• _Given information_:
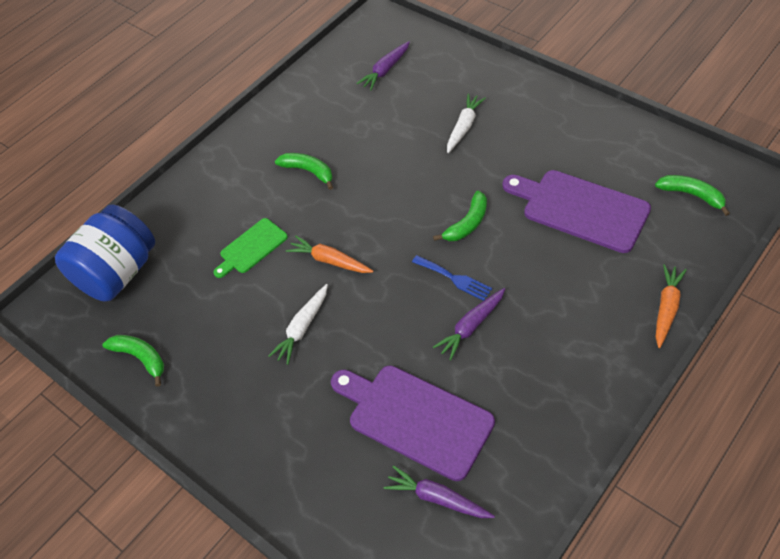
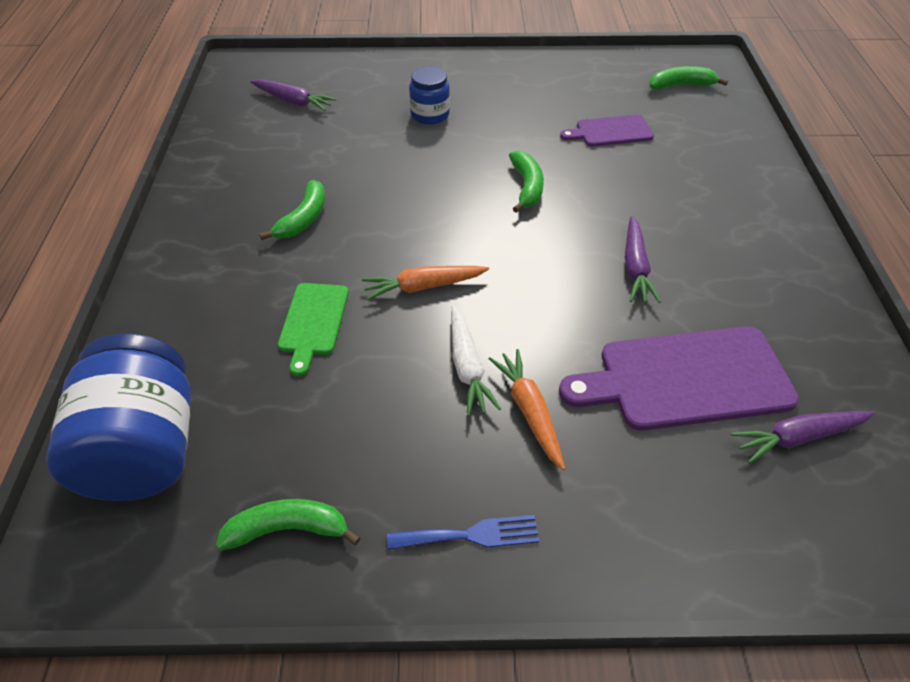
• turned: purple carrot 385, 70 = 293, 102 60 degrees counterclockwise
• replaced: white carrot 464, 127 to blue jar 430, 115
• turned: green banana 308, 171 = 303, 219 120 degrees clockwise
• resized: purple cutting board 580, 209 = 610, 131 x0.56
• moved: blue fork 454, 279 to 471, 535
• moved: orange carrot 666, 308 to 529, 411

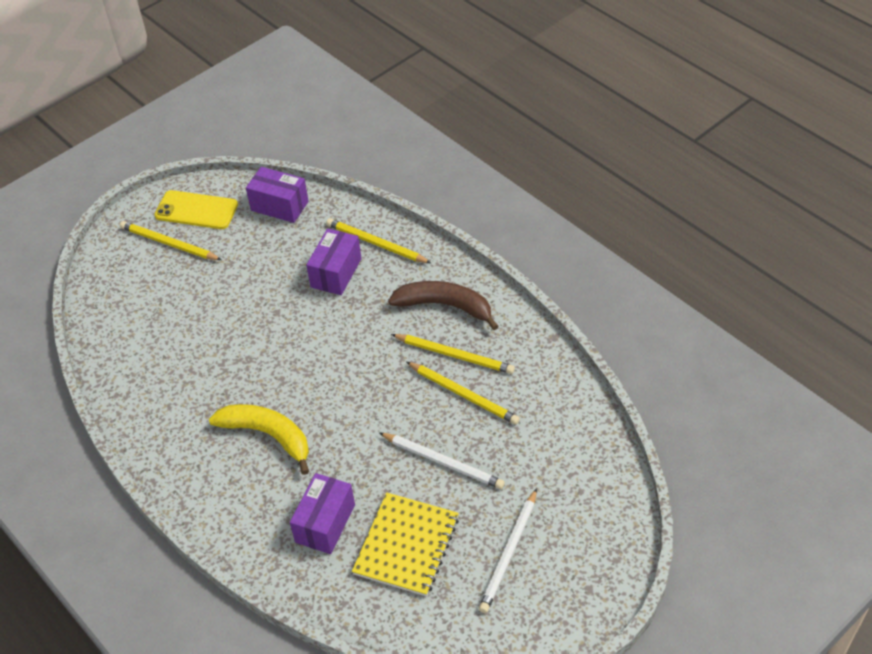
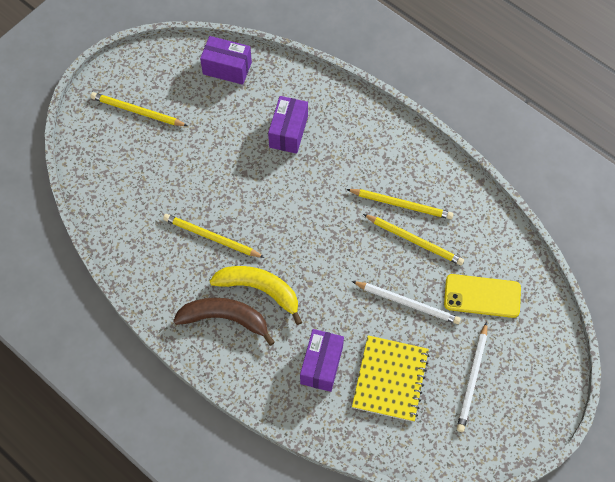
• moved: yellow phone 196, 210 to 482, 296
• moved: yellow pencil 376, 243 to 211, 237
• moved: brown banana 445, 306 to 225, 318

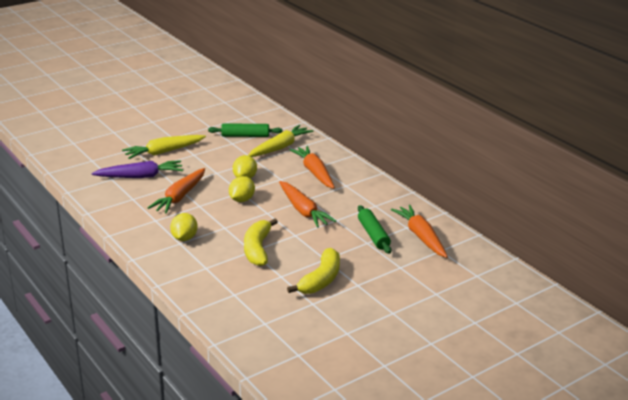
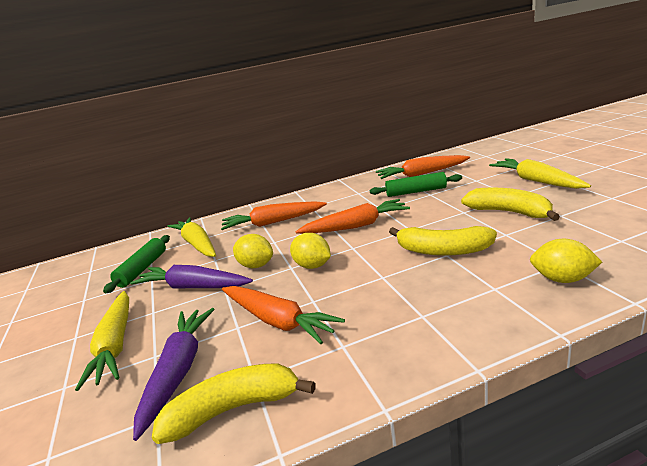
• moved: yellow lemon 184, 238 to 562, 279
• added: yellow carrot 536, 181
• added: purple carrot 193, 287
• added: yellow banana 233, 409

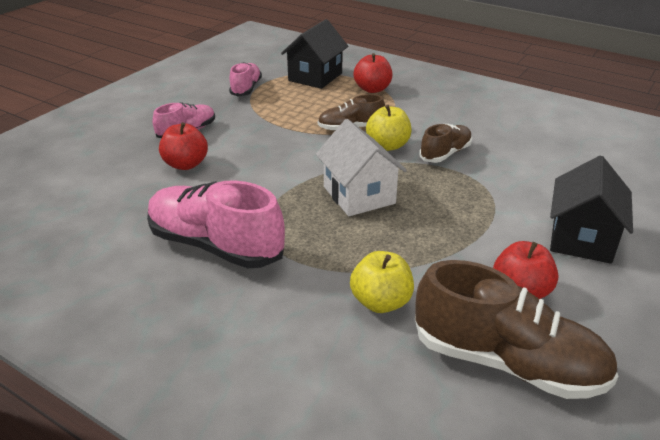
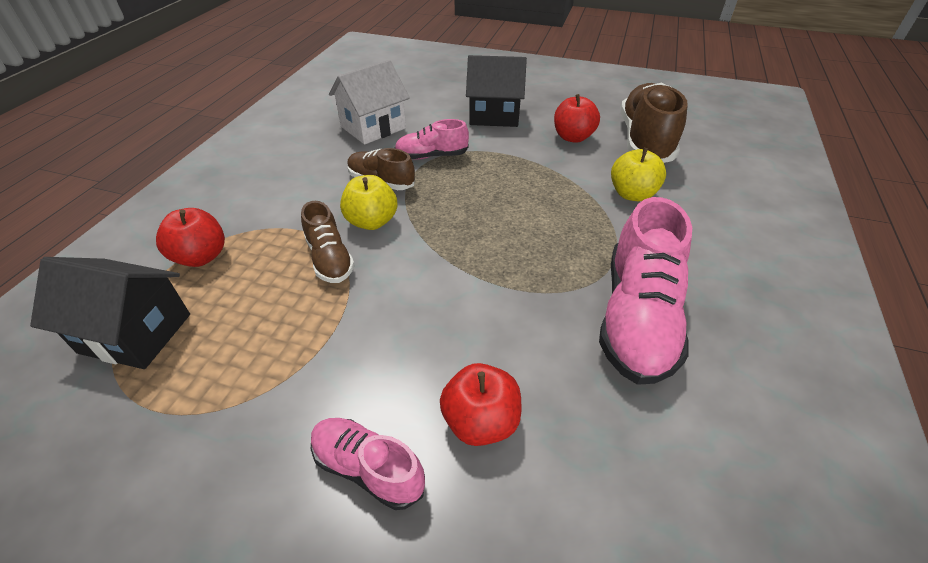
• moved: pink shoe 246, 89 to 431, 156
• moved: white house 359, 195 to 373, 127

• _What you will do_: Return every entry above exactly. Pictures stay out.

• _Your solution_:
• turned: purple carrot 385, 70 = 293, 102 60 degrees counterclockwise
• replaced: white carrot 464, 127 to blue jar 430, 115
• turned: green banana 308, 171 = 303, 219 120 degrees clockwise
• resized: purple cutting board 580, 209 = 610, 131 x0.56
• moved: blue fork 454, 279 to 471, 535
• moved: orange carrot 666, 308 to 529, 411

• moved: yellow phone 196, 210 to 482, 296
• moved: yellow pencil 376, 243 to 211, 237
• moved: brown banana 445, 306 to 225, 318

• moved: yellow lemon 184, 238 to 562, 279
• added: yellow carrot 536, 181
• added: purple carrot 193, 287
• added: yellow banana 233, 409

• moved: pink shoe 246, 89 to 431, 156
• moved: white house 359, 195 to 373, 127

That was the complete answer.